What to produce:
Every entry should be returned unchanged, with the pictures omitted.

[Coordinate-based change listings]
== Segment start ==
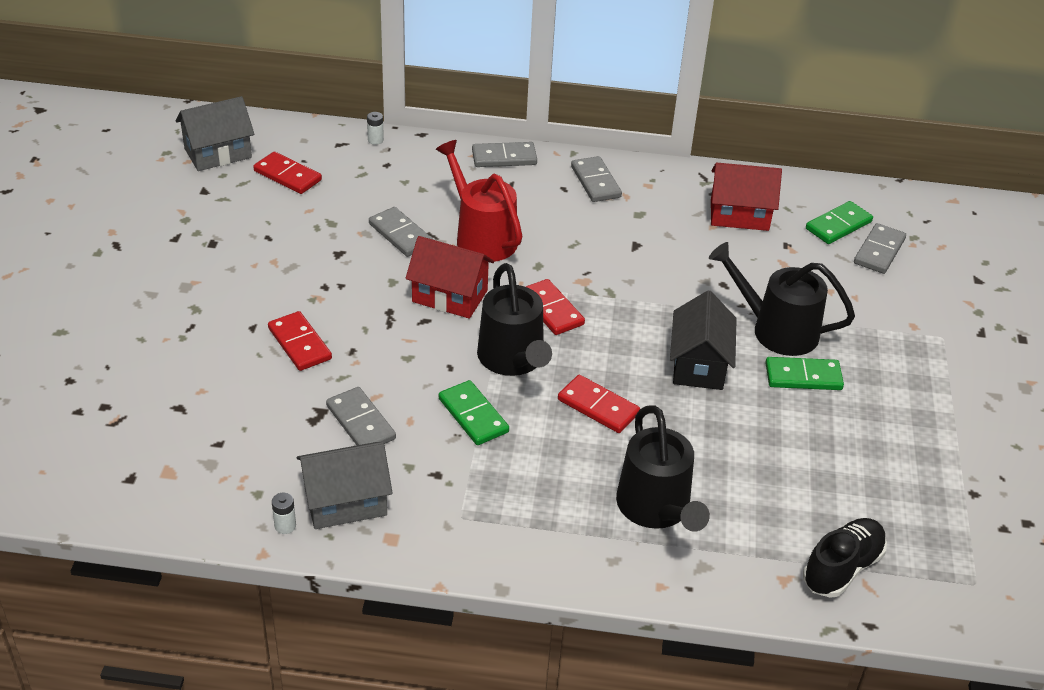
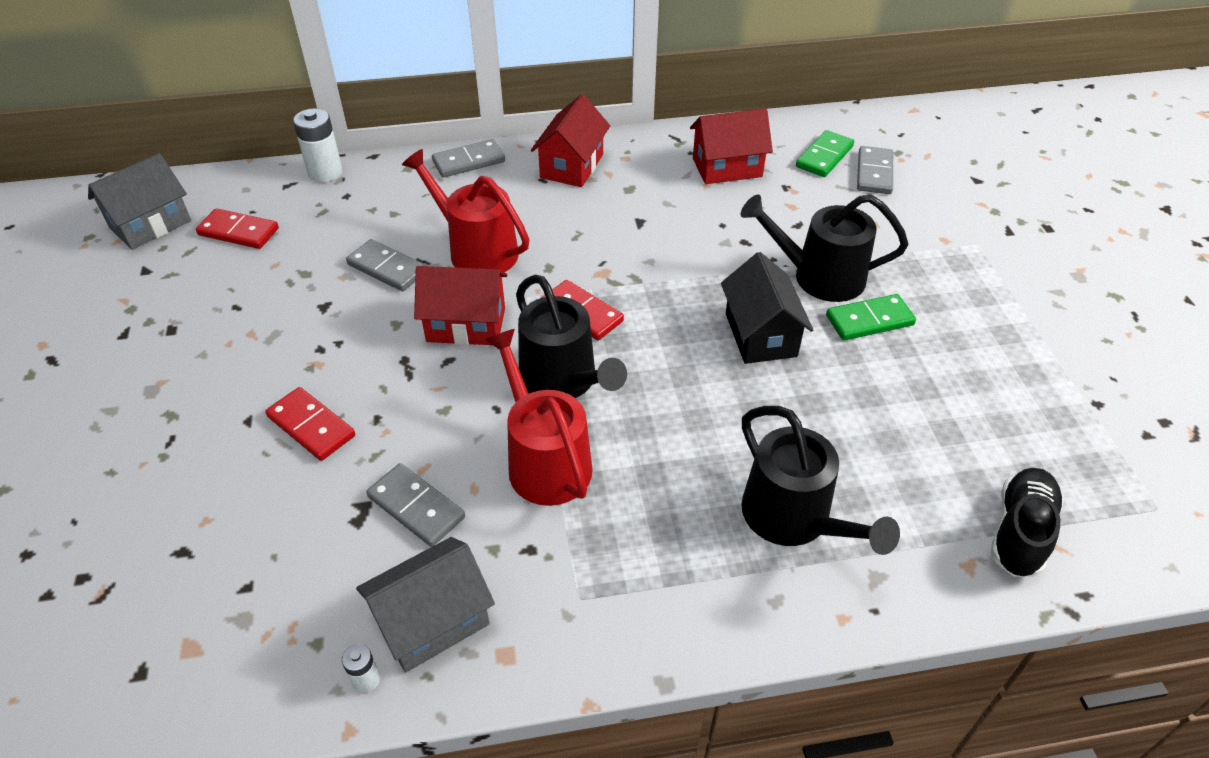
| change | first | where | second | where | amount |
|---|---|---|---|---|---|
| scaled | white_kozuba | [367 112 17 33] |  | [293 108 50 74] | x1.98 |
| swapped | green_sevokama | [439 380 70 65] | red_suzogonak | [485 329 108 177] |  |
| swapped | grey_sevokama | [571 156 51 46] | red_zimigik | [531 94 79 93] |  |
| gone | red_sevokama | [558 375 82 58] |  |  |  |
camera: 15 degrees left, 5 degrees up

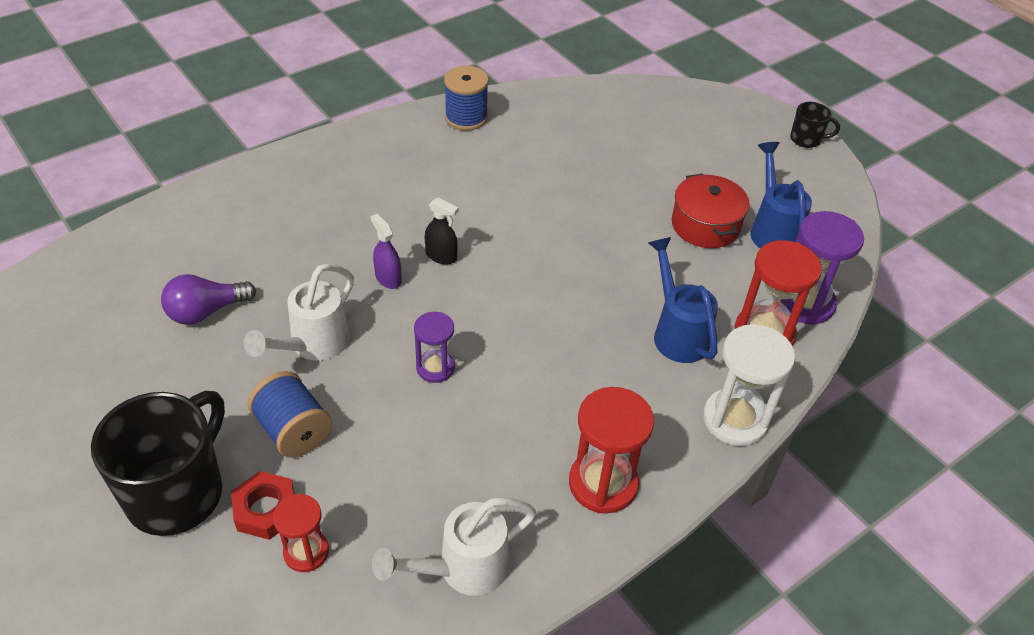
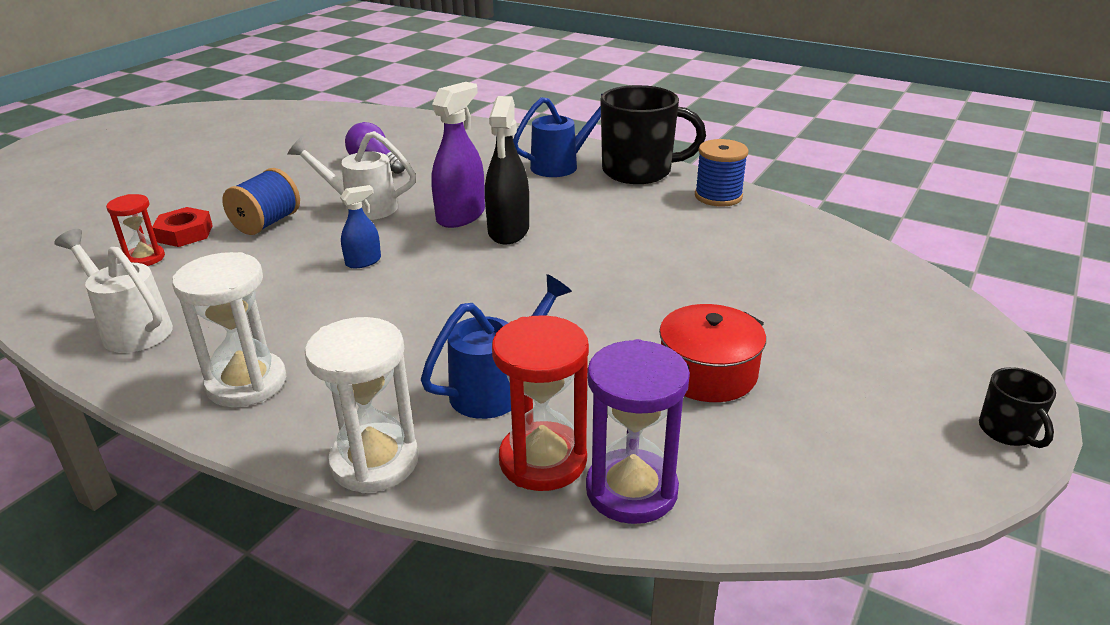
| change | first | where | second | where | amount |
|---|---|---|---|---|---|
| repainted | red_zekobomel | [569 387 85 127] | white_zekobomel | [172 252 114 155] |  |
| swapped | purple_zekobomel | [414 312 41 71] | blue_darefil | [340 185 41 83] |  |
| scaled | purple_darefil | [371 214 31 75] |  | [431 82 54 146] | x1.81 |
| scaled | black_darefil | [425 197 34 68] |  | [485 96 44 148] | x1.81 |
| shifted | blue_suzogonak | [750 142 62 106] |  | [513 94 89 83] |  |
| shifted | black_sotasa | [91 391 134 145] |  | [600 85 106 99] |  |
camera: 70 degrees right, 15 degrees down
== Segment end ==
Response to the exercise:
| change | first | where | second | where | amount |
|---|---|---|---|---|---|
| scaled | white_kozuba | [367 112 17 33] |  | [293 108 50 74] | x1.98 |
| swapped | green_sevokama | [439 380 70 65] | red_suzogonak | [485 329 108 177] |  |
| swapped | grey_sevokama | [571 156 51 46] | red_zimigik | [531 94 79 93] |  |
| gone | red_sevokama | [558 375 82 58] |  |  |  |
camera: 15 degrees left, 5 degrees up

| change | first | where | second | where | amount |
|---|---|---|---|---|---|
| repainted | red_zekobomel | [569 387 85 127] | white_zekobomel | [172 252 114 155] |  |
| swapped | purple_zekobomel | [414 312 41 71] | blue_darefil | [340 185 41 83] |  |
| scaled | purple_darefil | [371 214 31 75] |  | [431 82 54 146] | x1.81 |
| scaled | black_darefil | [425 197 34 68] |  | [485 96 44 148] | x1.81 |
| shifted | blue_suzogonak | [750 142 62 106] |  | [513 94 89 83] |  |
| shifted | black_sotasa | [91 391 134 145] |  | [600 85 106 99] |  |
camera: 70 degrees right, 15 degrees down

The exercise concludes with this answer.